Reproduce every line of the material below, but drop the pictures.

***** Dataset extract *****

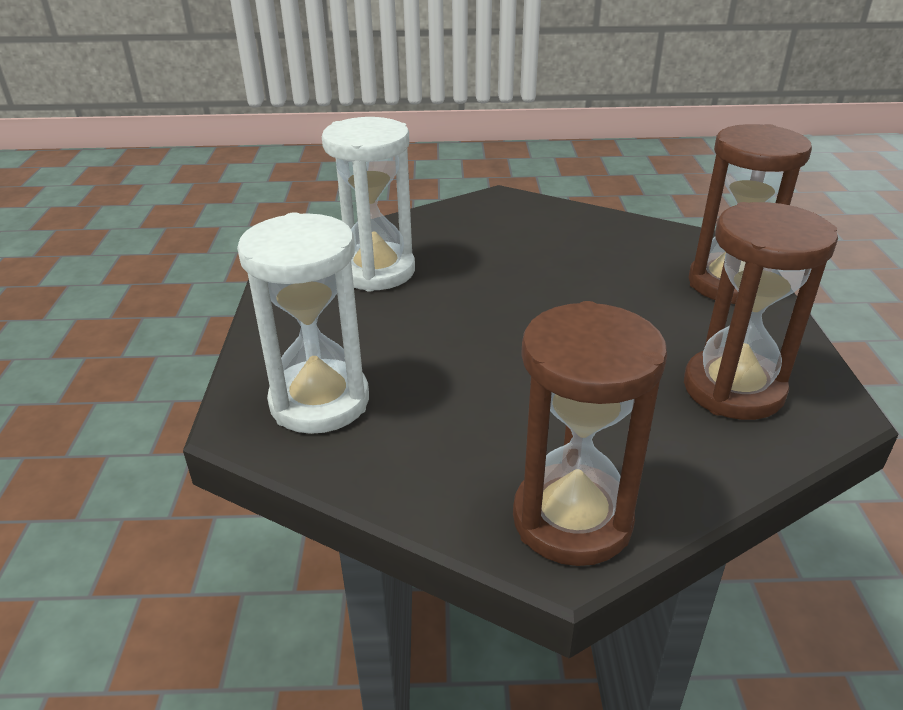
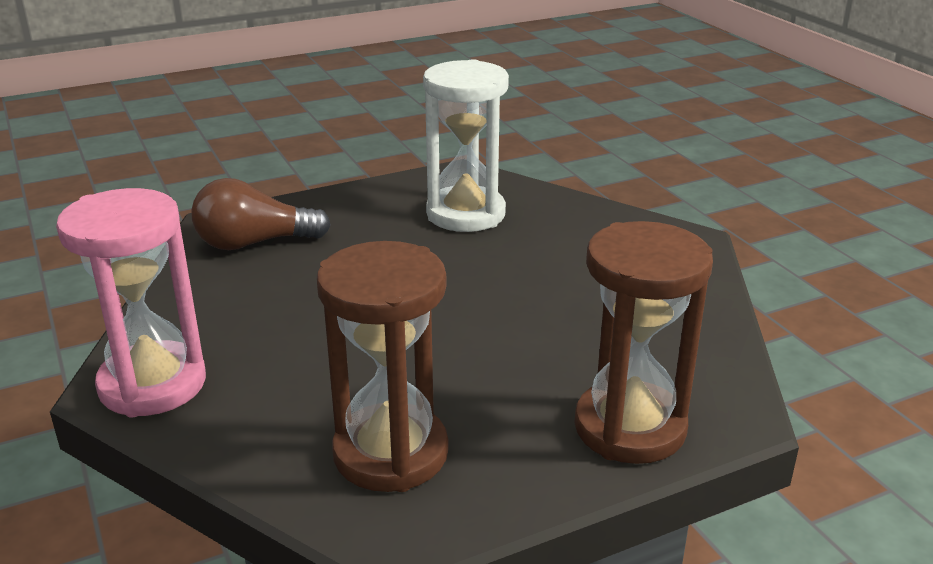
camera: 65 degrees right, 5 degrees down
white hourglass [237,212,369,434] -> brown light bulb [191,178,331,250]
brown hourglass [513,301,667,566] -> pink hourglass [56,188,206,418]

*****

* Answer below
camera: 65 degrees right, 5 degrees down
white hourglass [237,212,369,434] -> brown light bulb [191,178,331,250]
brown hourglass [513,301,667,566] -> pink hourglass [56,188,206,418]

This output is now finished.